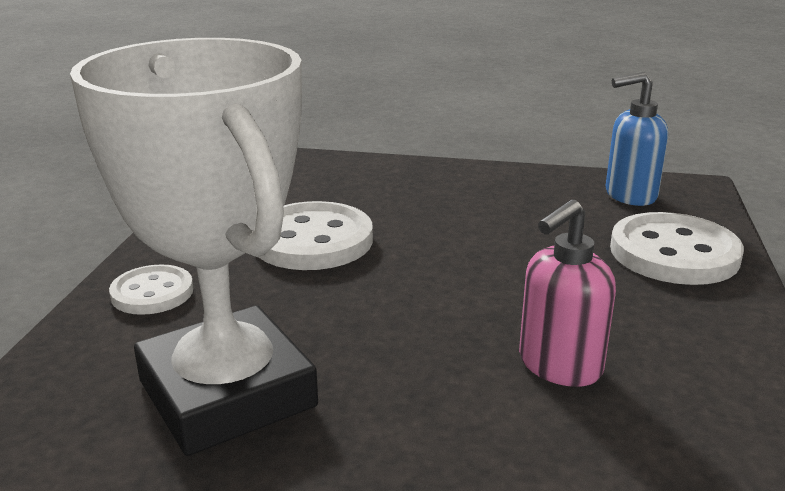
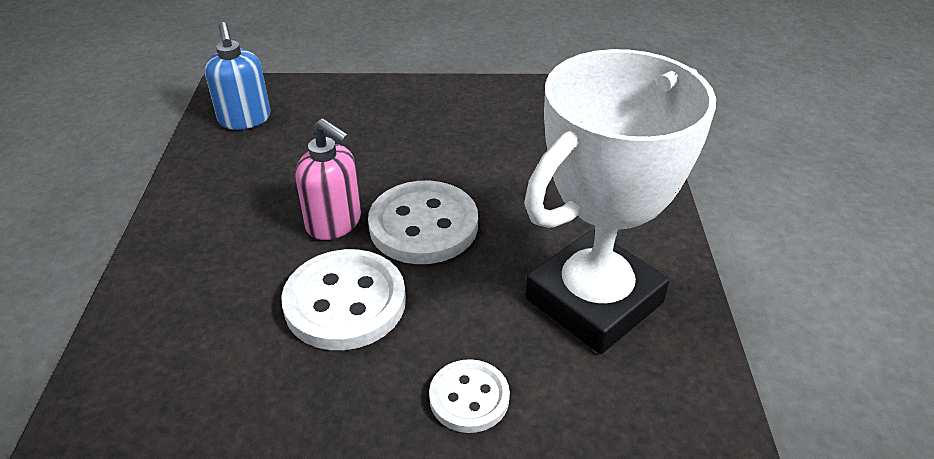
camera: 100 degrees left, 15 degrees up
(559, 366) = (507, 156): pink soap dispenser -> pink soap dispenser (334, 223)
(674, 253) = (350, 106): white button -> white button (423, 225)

* * *

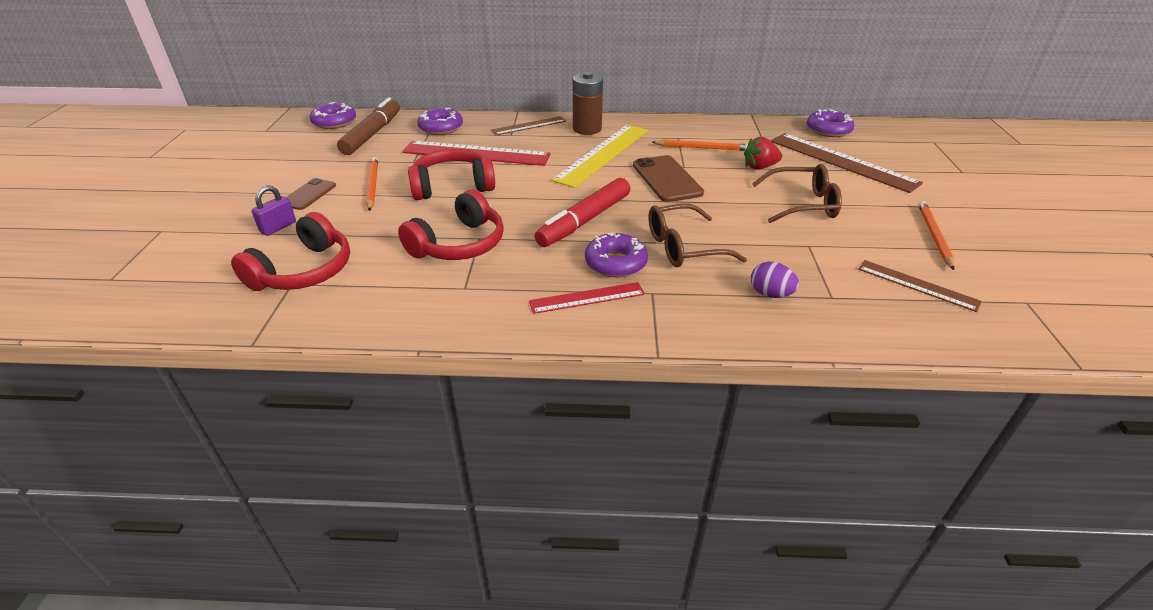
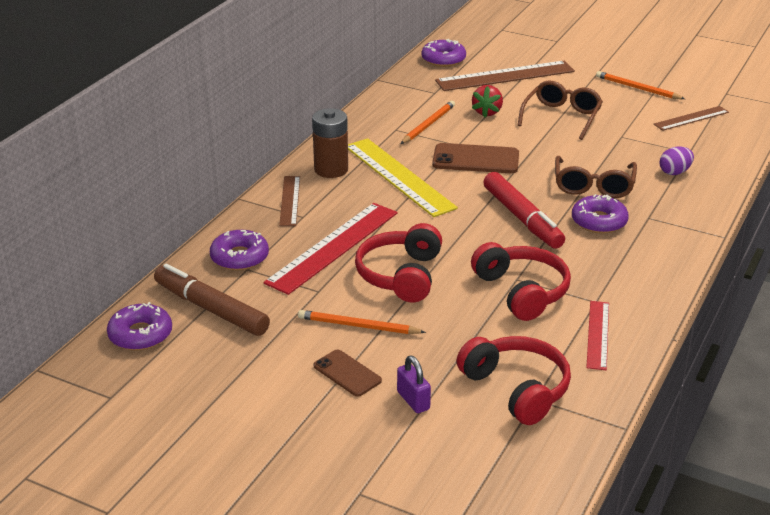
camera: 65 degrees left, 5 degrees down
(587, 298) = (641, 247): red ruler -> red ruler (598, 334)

> Requirement
The response must give every line from the material above that holds the string "camera".

> Exercise output
camera: 100 degrees left, 15 degrees up
camera: 65 degrees left, 5 degrees down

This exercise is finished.